[Stated problem]
Rewrite every line of the records below, including the requests, shifting each coordinate value in the answers up by 52. Leave the pictures out of your answer.

[Input records]
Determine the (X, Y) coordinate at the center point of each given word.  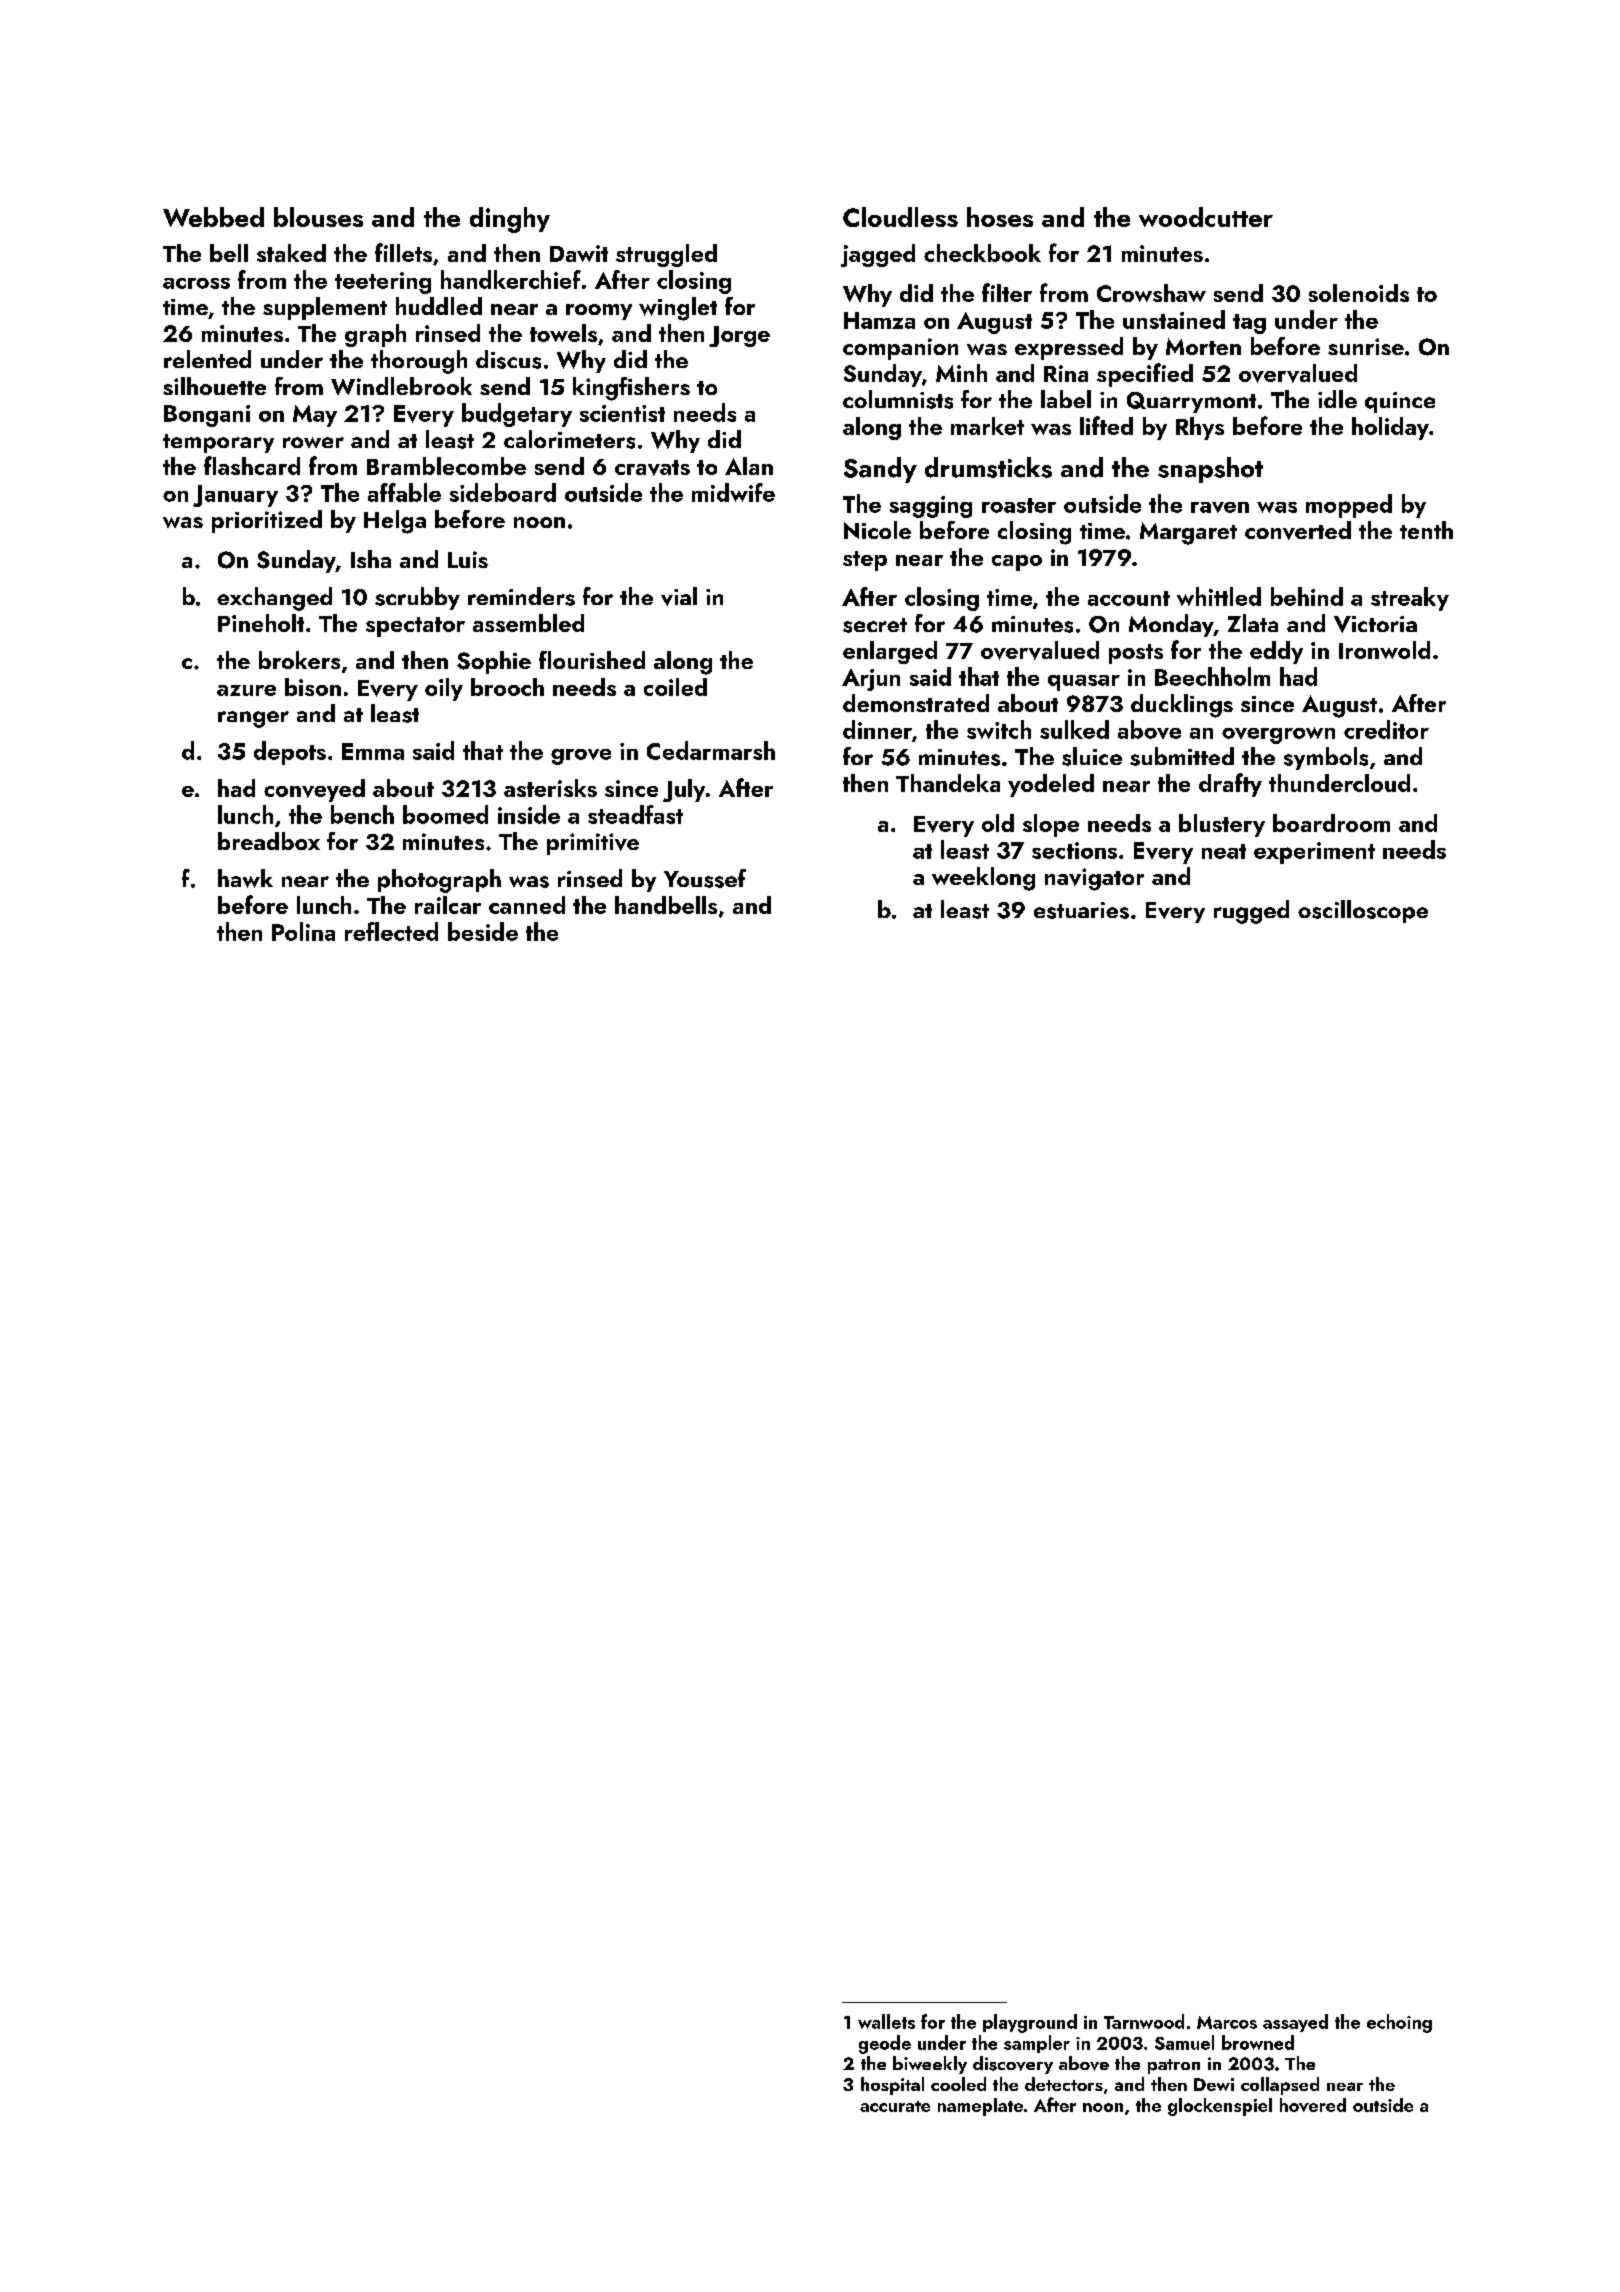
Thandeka (948, 783)
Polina (303, 931)
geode (885, 2044)
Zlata (1253, 623)
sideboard (503, 492)
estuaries (1081, 910)
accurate (895, 2106)
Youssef (705, 878)
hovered (1313, 2105)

[Written solution]
Determine the (X, Y) coordinate at the center point of each given word.  
Thandeka (1000, 835)
Polina (355, 983)
geode (937, 2096)
Zlata (1305, 675)
sideboard (555, 544)
estuaries (1133, 962)
accurate (947, 2158)
Youssef (757, 930)
hovered (1365, 2157)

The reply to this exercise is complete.